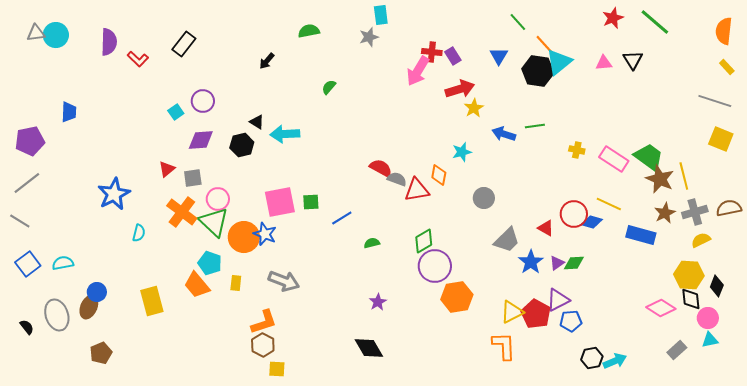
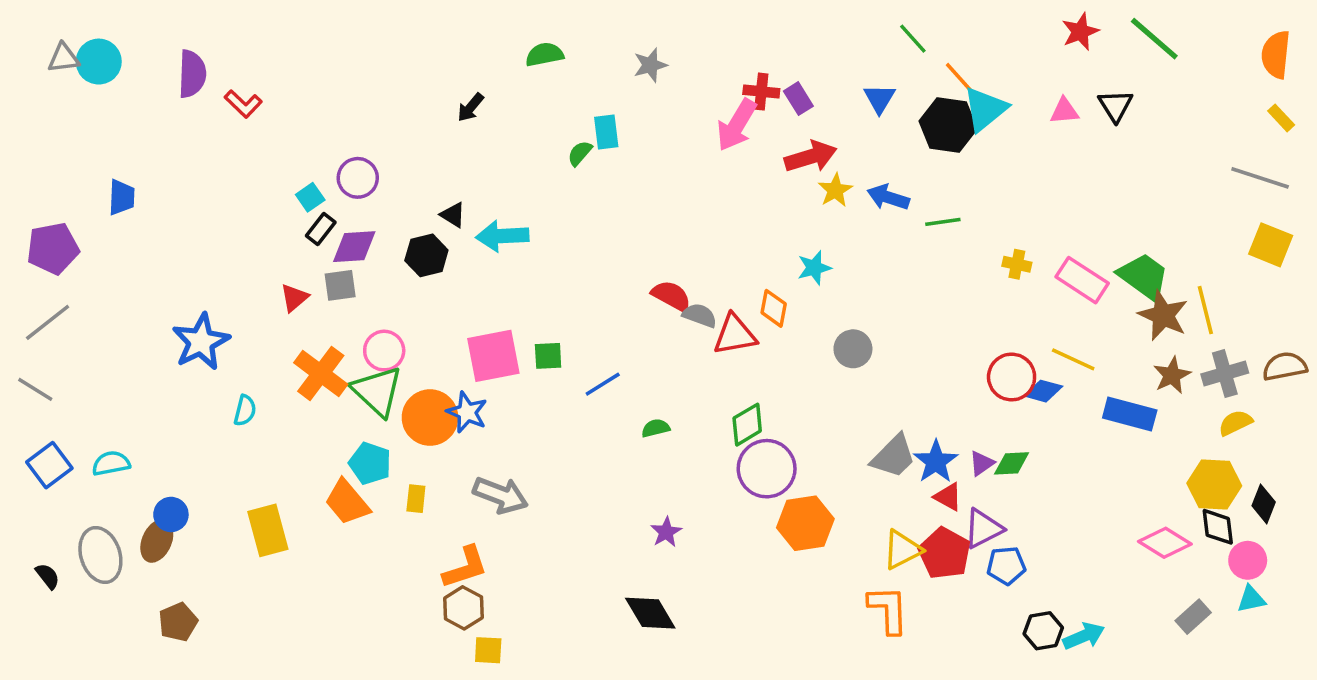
cyan rectangle: (381, 15) -> (606, 132), moved
black rectangle: (184, 44) -> (321, 229), moved, size x0.7
blue arrow: (504, 134) -> (888, 197), moved
gray square: (193, 178) -> (340, 285), moved
red triangle: (546, 228) -> (948, 497), moved
gray trapezoid: (507, 240) -> (893, 456), moved

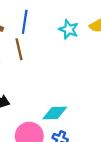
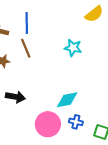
cyan star: (69, 29) -> (73, 48), moved

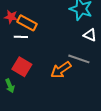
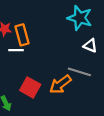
orange rectangle: (27, 23) -> (22, 35), turned 48
red square: (22, 67) -> (30, 87), moved

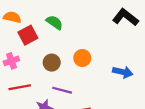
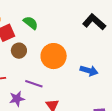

____

## PROBLEM TO SOLVE
The answer is the run of lines from the one with "gray square: (193, 178) -> (340, 285), moved" through the final line of the data, copied exactly, and nothing else; no pictures.

## FINISHED EXERCISE
gray square: (193, 178) -> (340, 285), moved
red triangle: (546, 228) -> (948, 497), moved
gray trapezoid: (507, 240) -> (893, 456), moved

cyan star: (69, 29) -> (73, 48), moved

orange rectangle: (27, 23) -> (22, 35), turned 48
red square: (22, 67) -> (30, 87), moved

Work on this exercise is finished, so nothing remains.